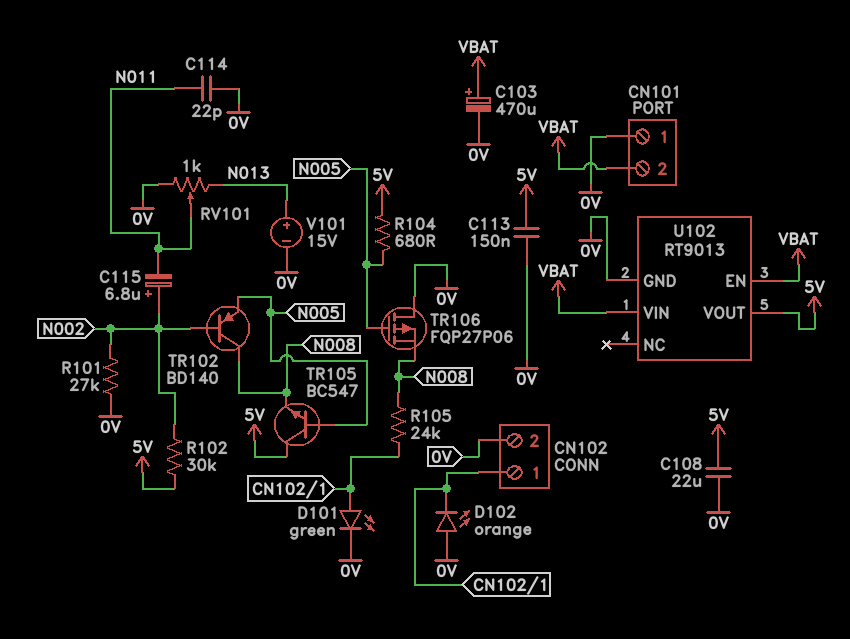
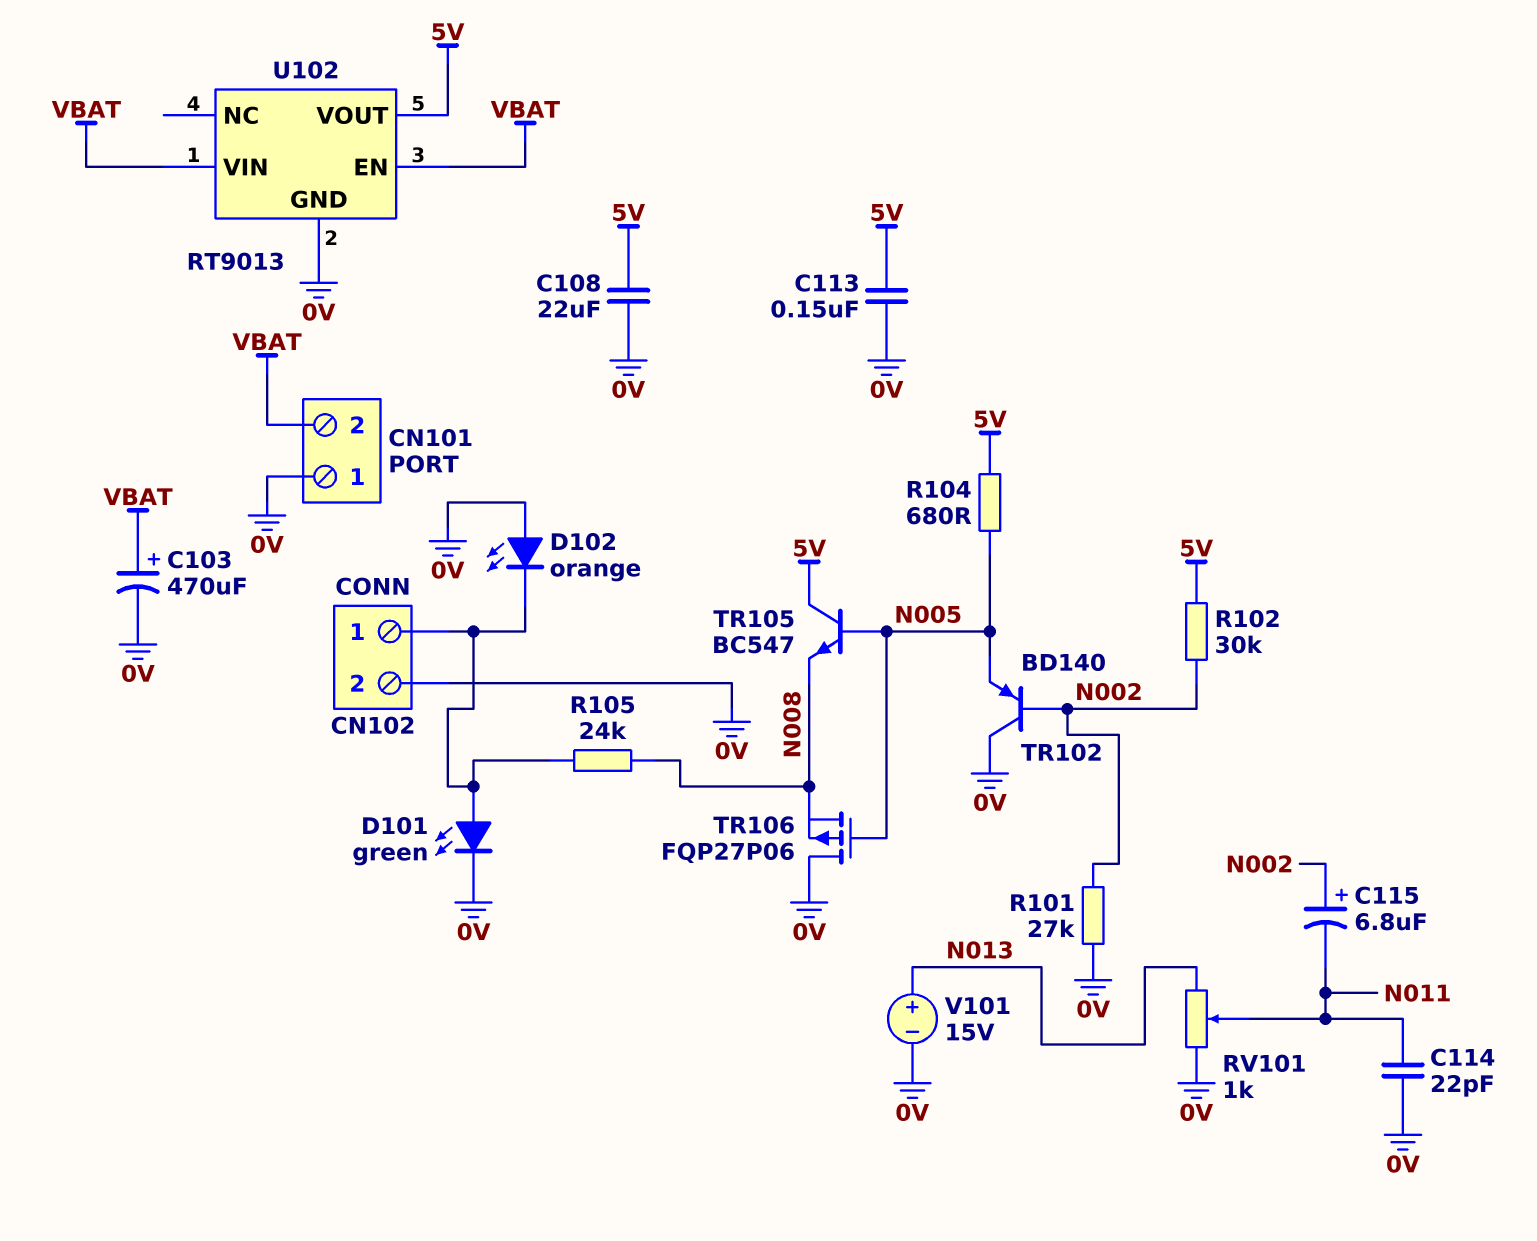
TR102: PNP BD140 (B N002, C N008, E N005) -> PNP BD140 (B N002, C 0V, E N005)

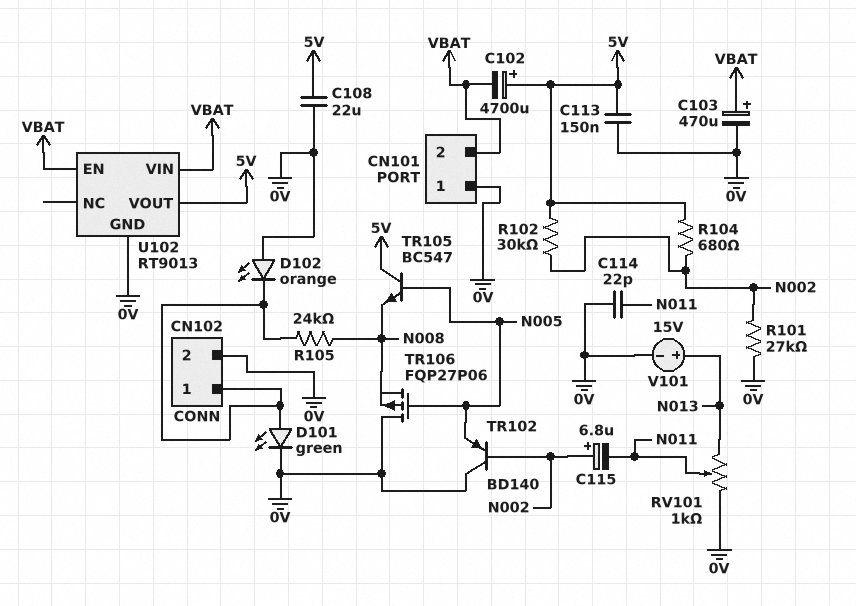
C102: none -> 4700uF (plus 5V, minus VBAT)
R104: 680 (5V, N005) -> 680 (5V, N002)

========

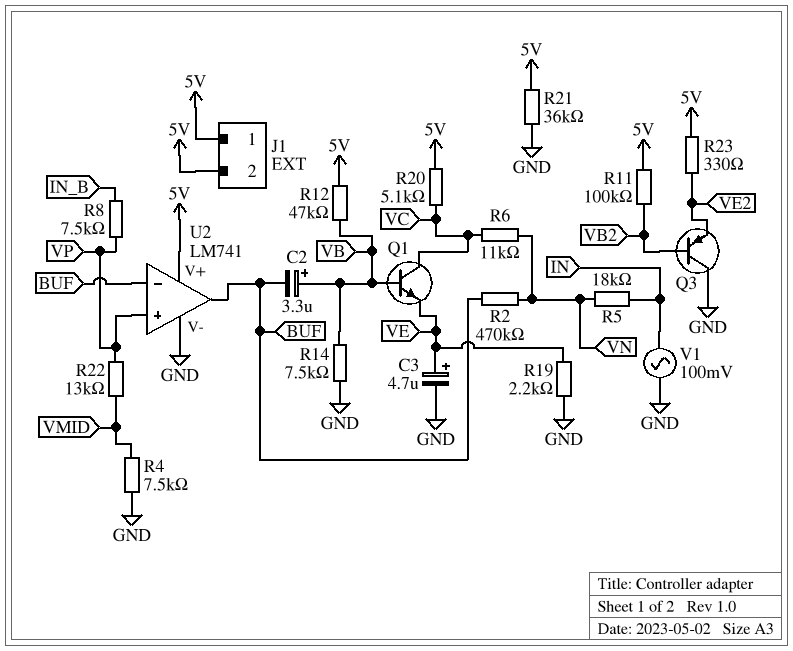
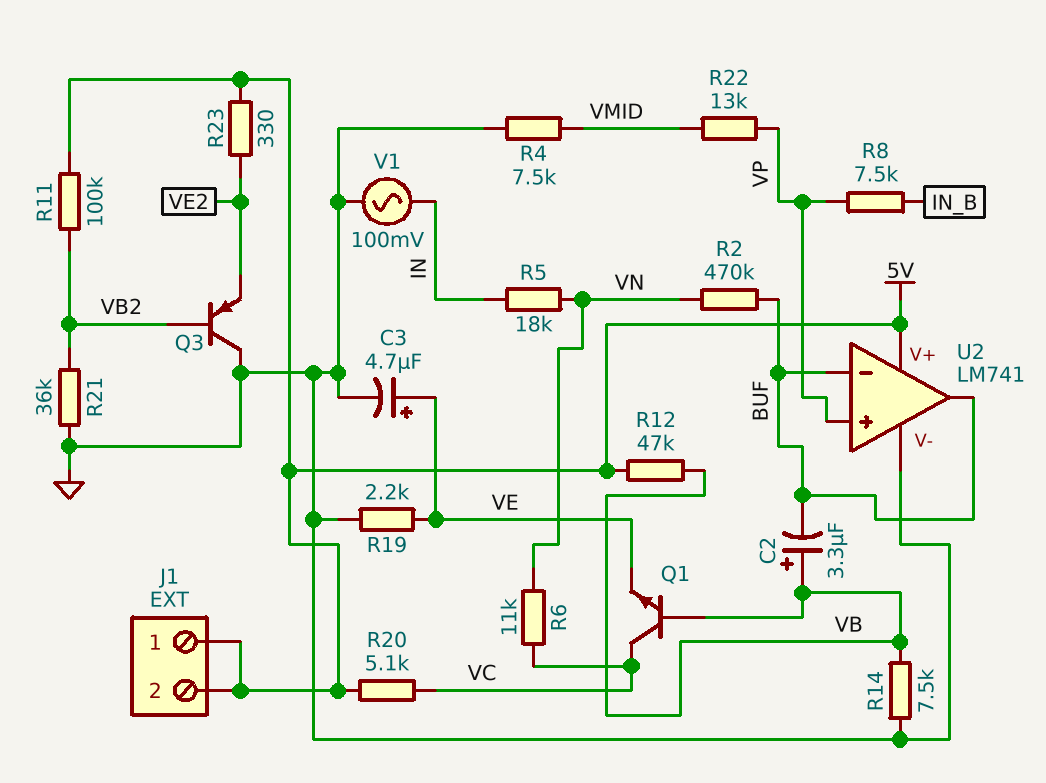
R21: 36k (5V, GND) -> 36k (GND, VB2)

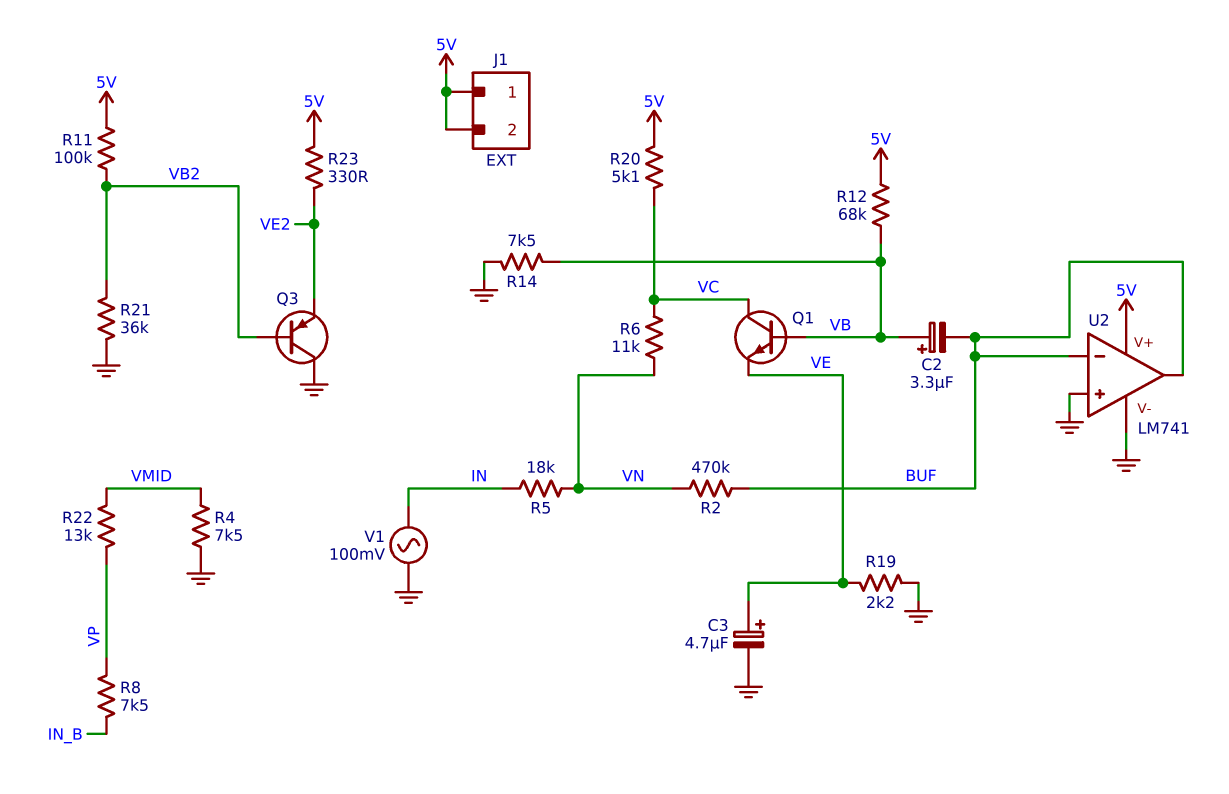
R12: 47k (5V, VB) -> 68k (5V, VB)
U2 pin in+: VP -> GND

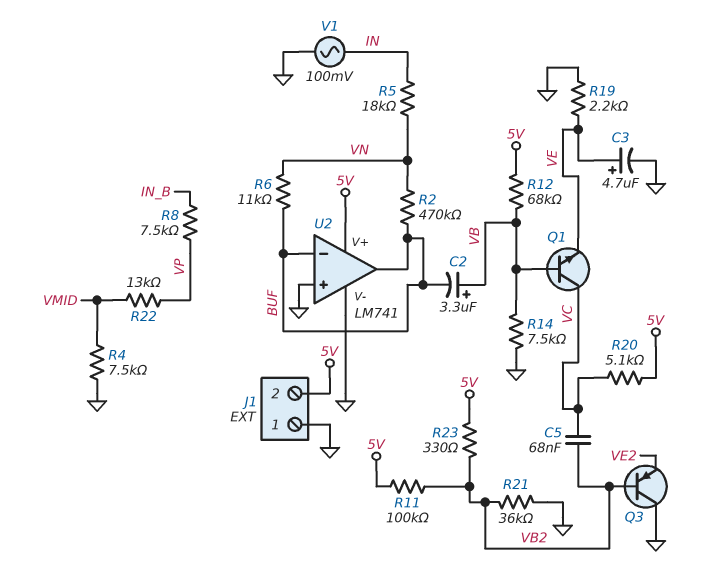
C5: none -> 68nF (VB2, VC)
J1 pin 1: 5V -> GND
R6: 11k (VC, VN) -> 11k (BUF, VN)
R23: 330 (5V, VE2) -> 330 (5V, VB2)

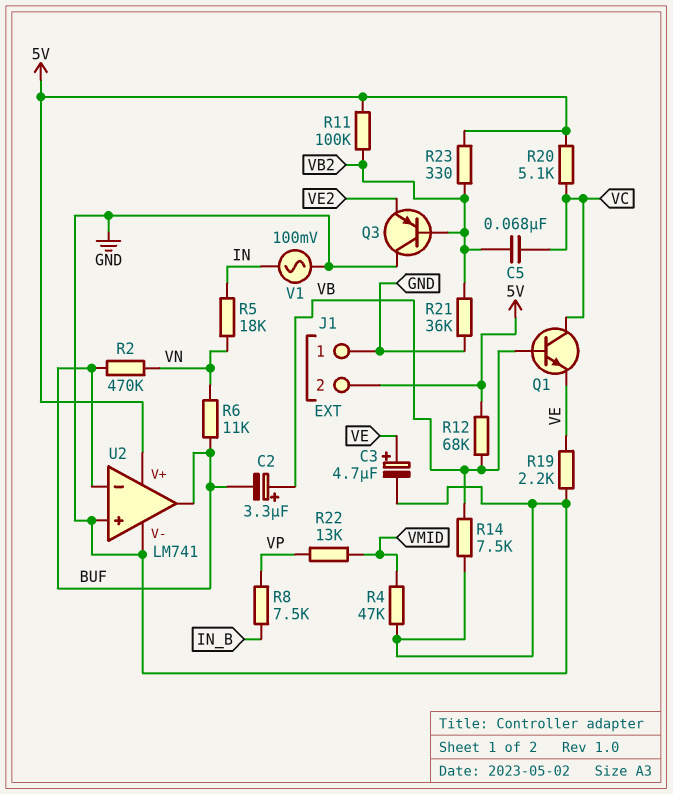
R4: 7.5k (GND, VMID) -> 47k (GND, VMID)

========

Whichever lines of the records above hold the word "none" should all be copied out.

C102: none -> 4700uF (plus 5V, minus VBAT)
C5: none -> 68nF (VB2, VC)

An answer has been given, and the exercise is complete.